Image sequences with shape edits:

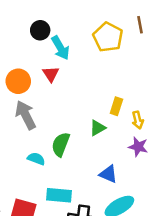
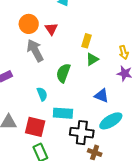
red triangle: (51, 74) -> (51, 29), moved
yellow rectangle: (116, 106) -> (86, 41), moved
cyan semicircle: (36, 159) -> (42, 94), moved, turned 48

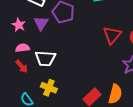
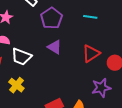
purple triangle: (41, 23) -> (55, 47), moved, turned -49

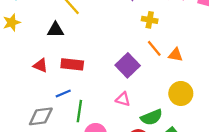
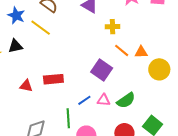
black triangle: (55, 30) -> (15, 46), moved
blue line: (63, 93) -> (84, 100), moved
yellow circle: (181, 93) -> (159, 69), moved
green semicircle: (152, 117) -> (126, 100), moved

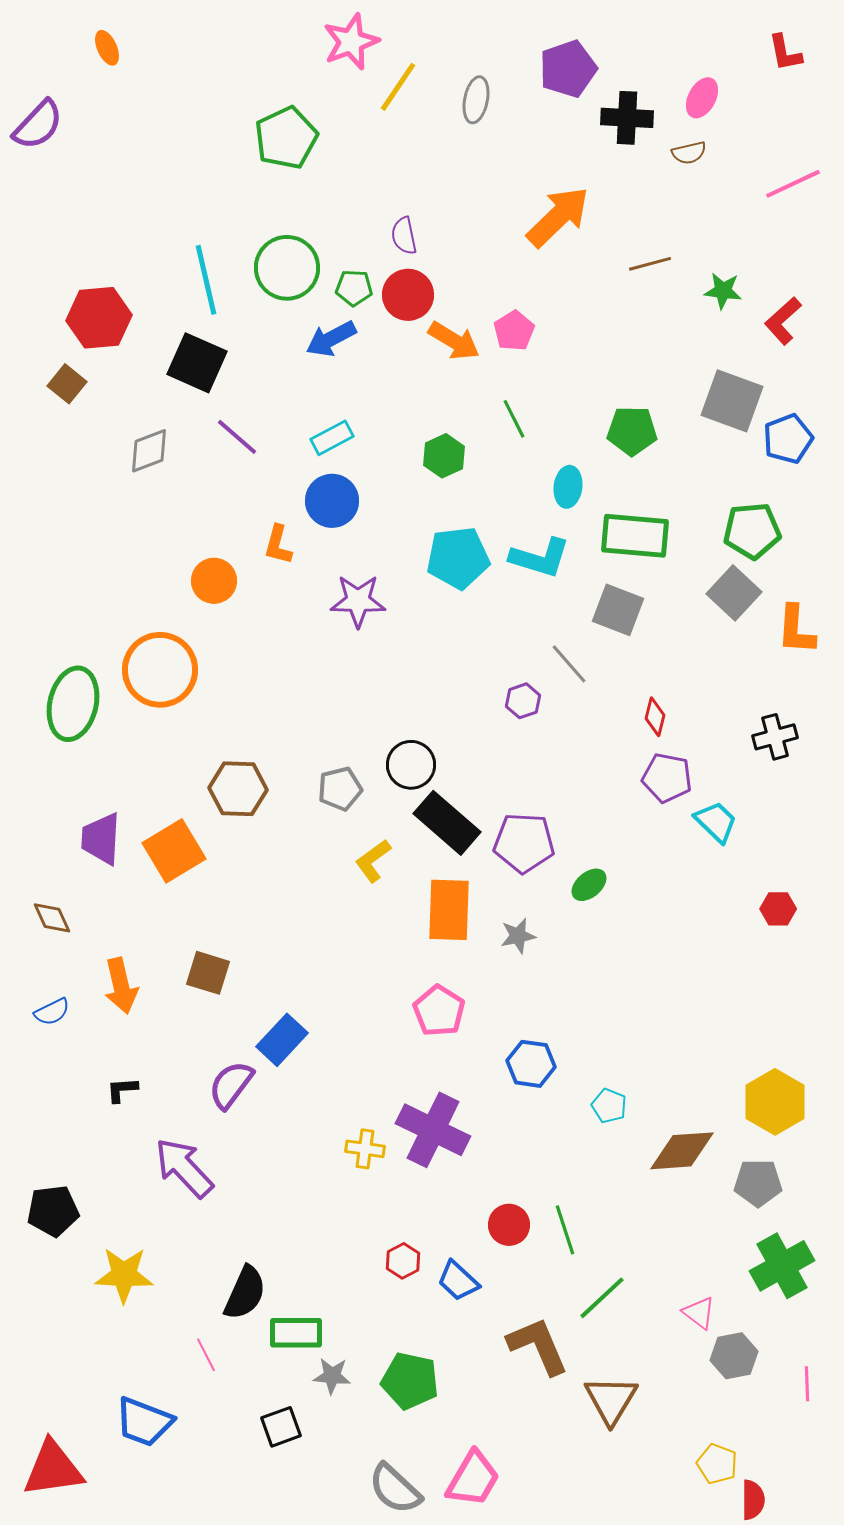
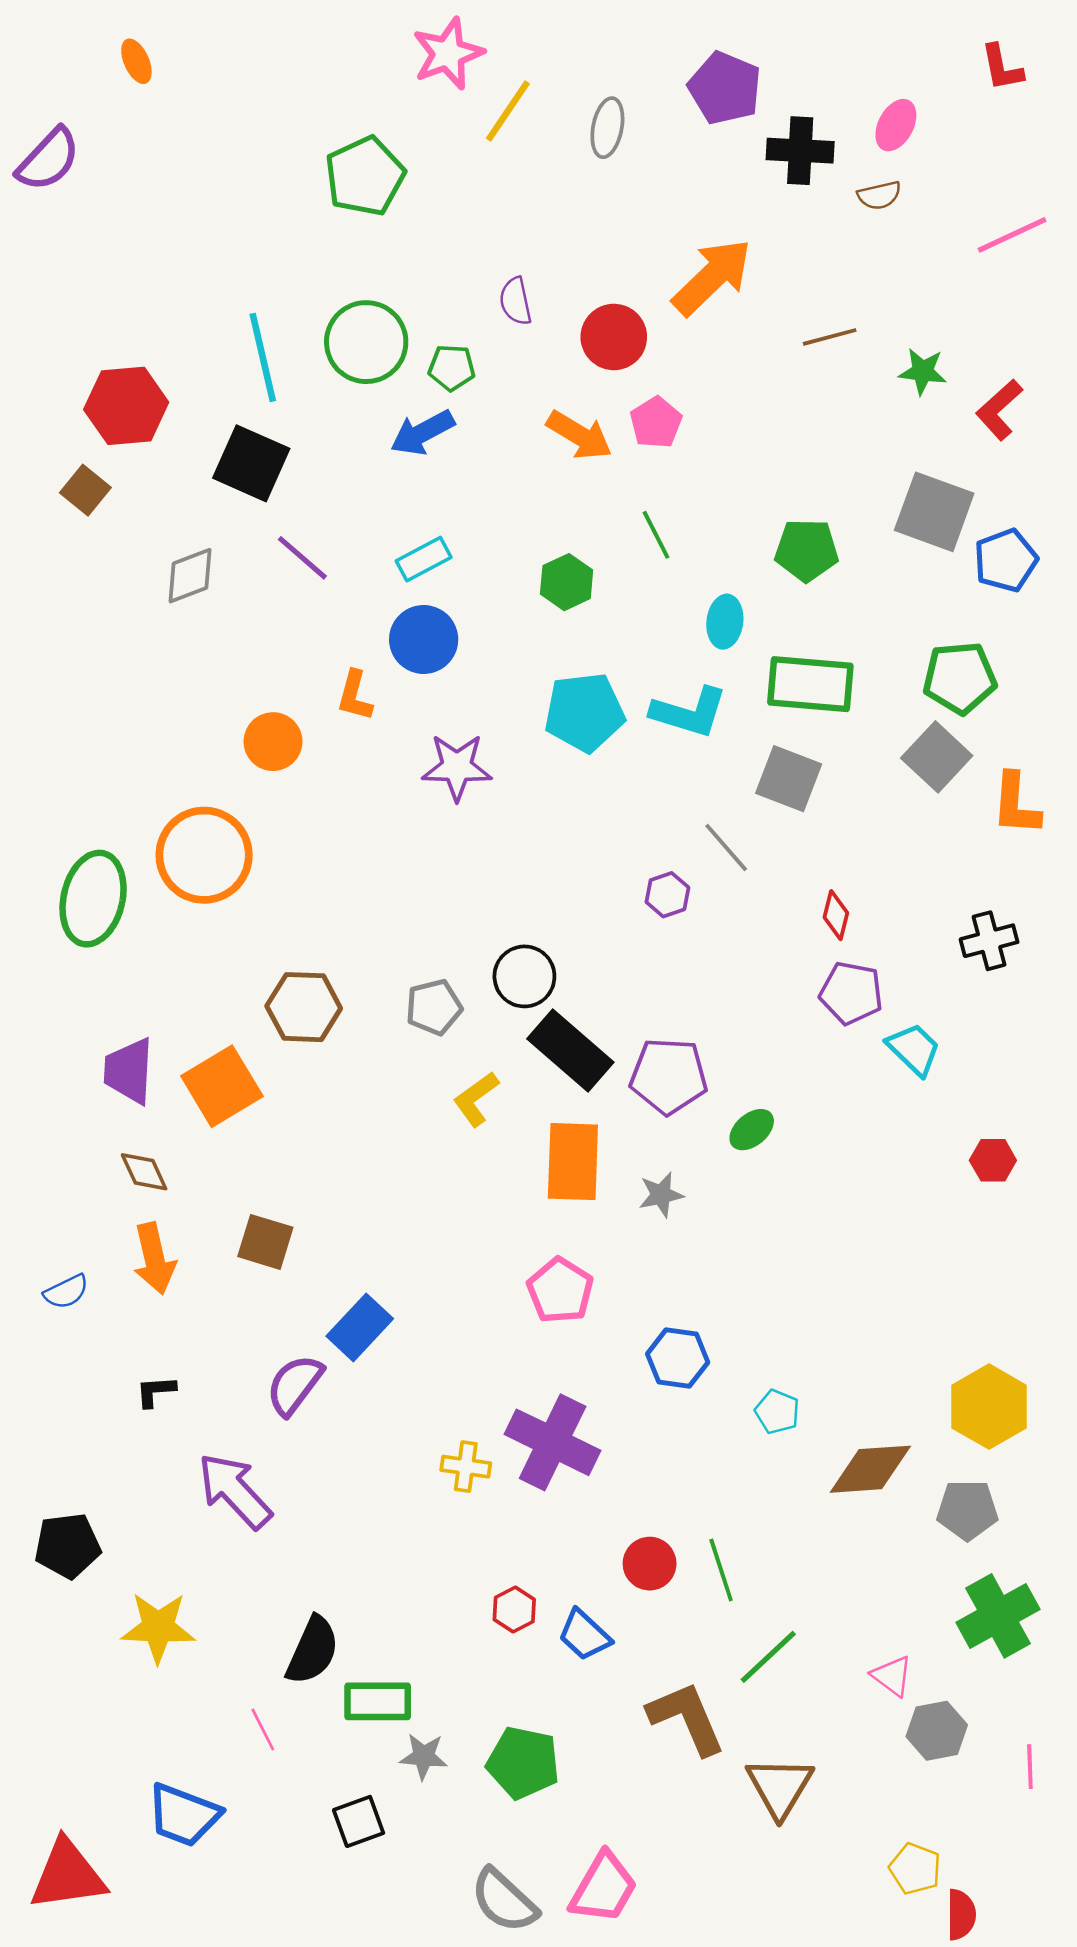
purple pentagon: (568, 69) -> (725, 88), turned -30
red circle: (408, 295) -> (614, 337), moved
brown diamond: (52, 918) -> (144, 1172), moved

* * *

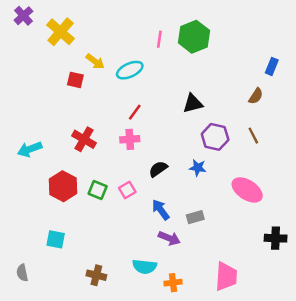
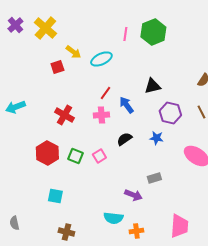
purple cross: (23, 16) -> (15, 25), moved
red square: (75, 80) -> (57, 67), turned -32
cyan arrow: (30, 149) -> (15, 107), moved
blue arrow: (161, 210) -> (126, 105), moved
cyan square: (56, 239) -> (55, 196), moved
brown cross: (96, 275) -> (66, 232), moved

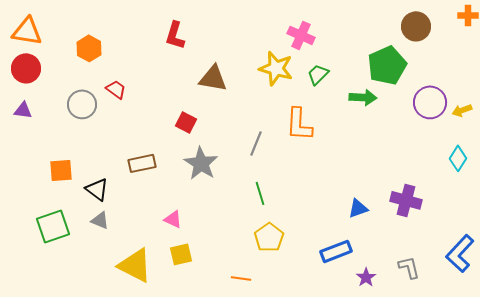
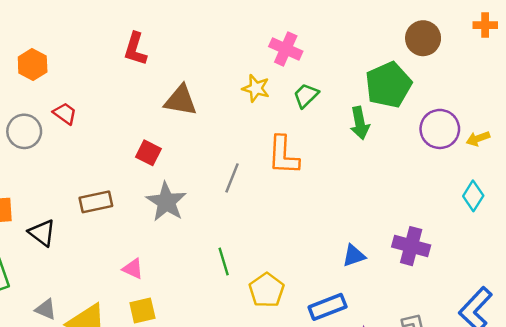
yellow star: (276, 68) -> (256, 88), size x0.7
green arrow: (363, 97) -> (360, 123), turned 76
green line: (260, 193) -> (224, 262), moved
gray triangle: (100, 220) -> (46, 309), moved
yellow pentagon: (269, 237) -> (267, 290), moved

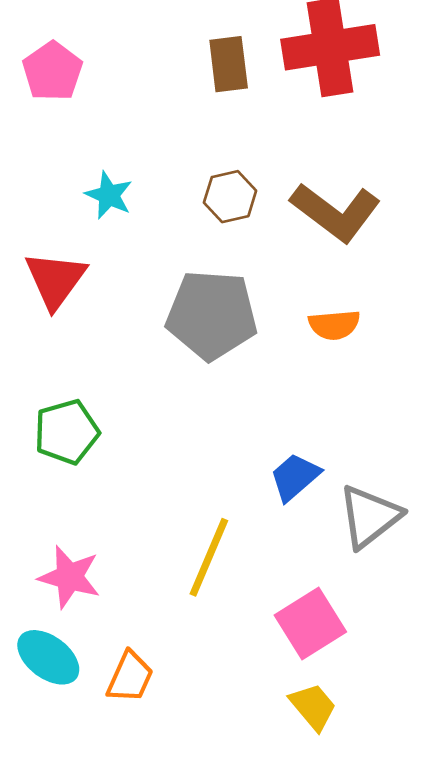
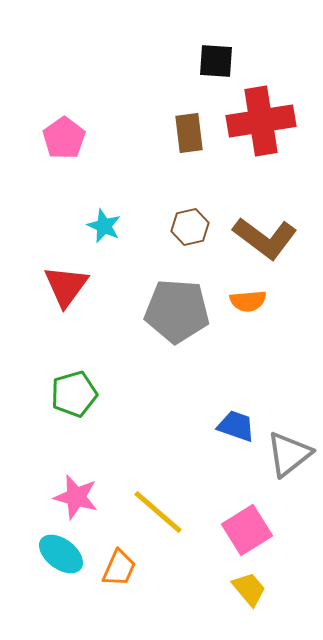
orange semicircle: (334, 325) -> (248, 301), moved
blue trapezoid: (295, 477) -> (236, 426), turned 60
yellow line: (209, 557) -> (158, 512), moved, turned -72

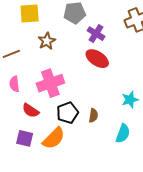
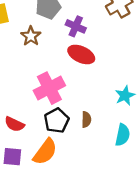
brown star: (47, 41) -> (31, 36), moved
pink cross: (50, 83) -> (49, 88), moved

_WHAT IS BEING ASKED_: Your copy should hold the lines from the one with "cyan square: (56, 239) -> (55, 196), moved" up to and including the one with "pink cross: (50, 83) -> (49, 88), moved", exactly as in the data above, and no pictures.

_REPLY_:
cyan square: (56, 239) -> (55, 196), moved
brown cross: (96, 275) -> (66, 232), moved

yellow star: (276, 68) -> (256, 88), size x0.7
green arrow: (363, 97) -> (360, 123), turned 76
green line: (260, 193) -> (224, 262), moved
gray triangle: (100, 220) -> (46, 309), moved
yellow pentagon: (269, 237) -> (267, 290), moved

orange semicircle: (334, 325) -> (248, 301), moved
blue trapezoid: (295, 477) -> (236, 426), turned 60
yellow line: (209, 557) -> (158, 512), moved, turned -72

brown star: (47, 41) -> (31, 36), moved
pink cross: (50, 83) -> (49, 88), moved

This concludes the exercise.